**AIM OF THE TASK:**
Convert the lines below into a JSON array of strings, one string per line, with blank lines omitted. Exclude the picture markers from the output.

** start **

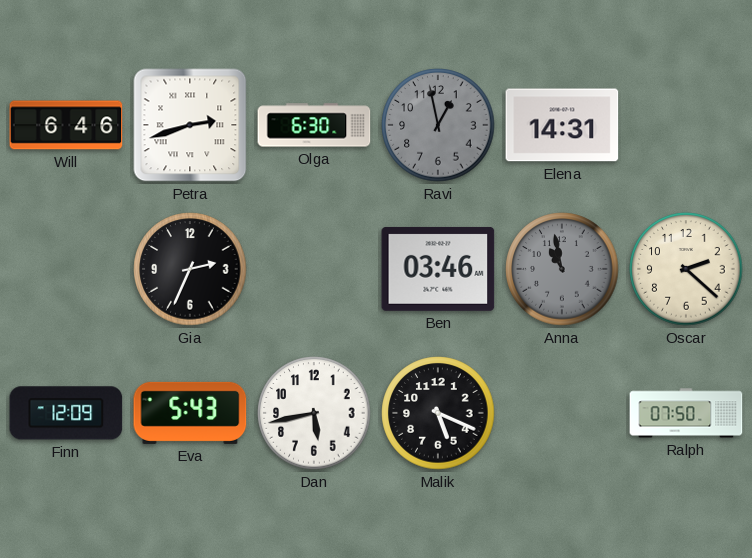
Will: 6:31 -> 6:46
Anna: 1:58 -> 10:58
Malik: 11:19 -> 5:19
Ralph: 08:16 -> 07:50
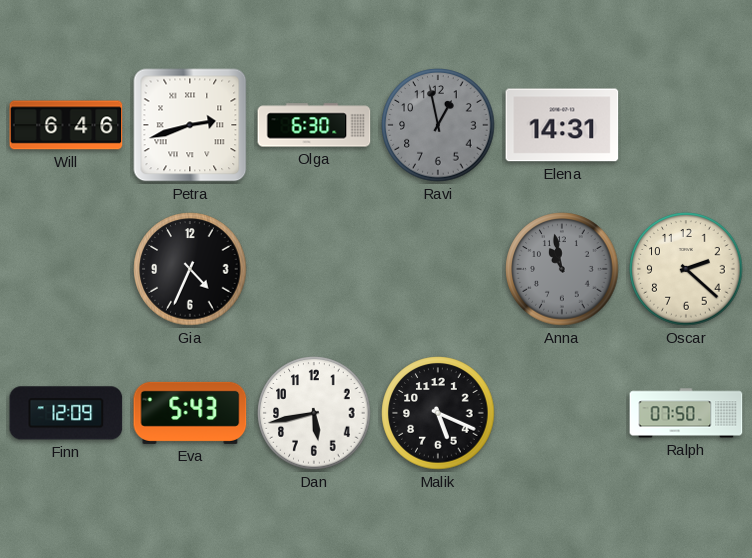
Gia: 2:34 -> 4:34
Ben: 03:46 -> none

** end **

**TASK OUTPUT:**
[
  "Will: 6:31 -> 6:46",
  "Anna: 1:58 -> 10:58",
  "Malik: 11:19 -> 5:19",
  "Ralph: 08:16 -> 07:50",
  "Gia: 2:34 -> 4:34",
  "Ben: 03:46 -> none"
]